(TASK GOAL) Find and copy each line of the records where the string "yellow" shows up.

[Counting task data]
================
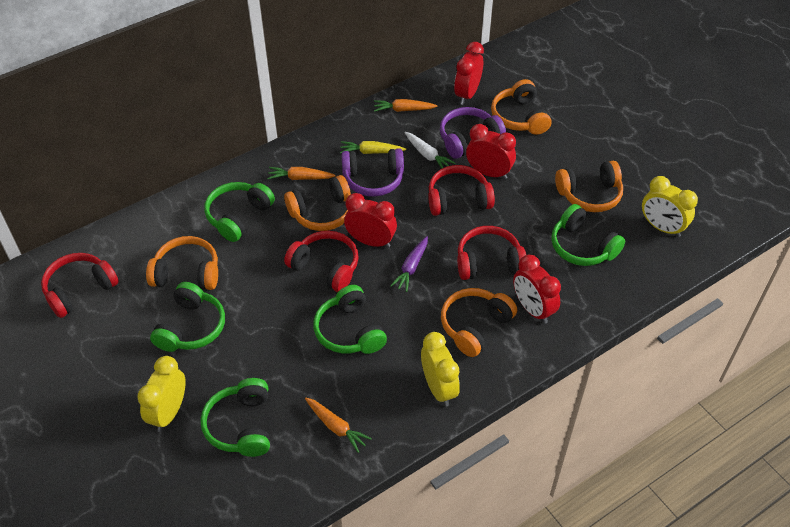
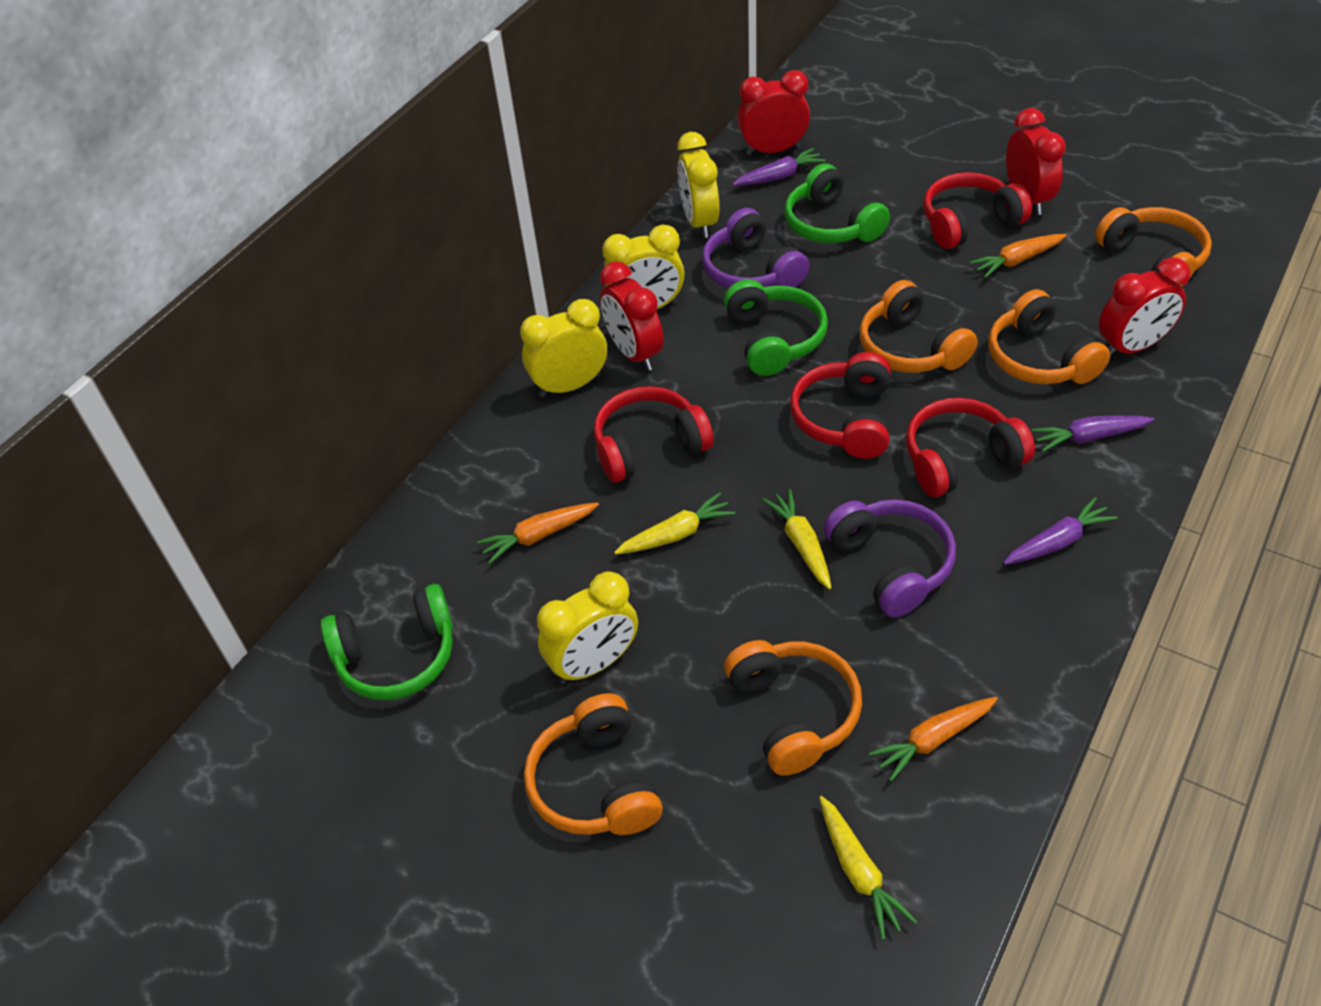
green headphones: [150,282,225,352] [200,378,270,457] [204,182,275,242] [313,285,387,354] [551,204,625,266] = 5 -> [321,584,453,700] [724,279,828,376] [785,164,890,243] = 3
purple carrot: [390,236,428,292] = 1 -> [732,148,826,186] [1003,497,1118,565] [1031,415,1155,452] = 3
white carrot: [404,132,455,168] = 1 -> none = 0
yellow carrot: [340,141,406,154] = 1 -> [614,492,735,554] [762,489,831,590] [819,796,917,940] = 3
yellow clock: [137,356,186,432] [421,332,460,407] [642,176,698,237] = 3 -> [520,299,607,397] [537,571,638,684] [602,225,685,309] [677,132,719,238] = 4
================
(TASK RESPONSE)
yellow carrot: [340,141,406,154] = 1 -> [614,492,735,554] [762,489,831,590] [819,796,917,940] = 3
yellow clock: [137,356,186,432] [421,332,460,407] [642,176,698,237] = 3 -> [520,299,607,397] [537,571,638,684] [602,225,685,309] [677,132,719,238] = 4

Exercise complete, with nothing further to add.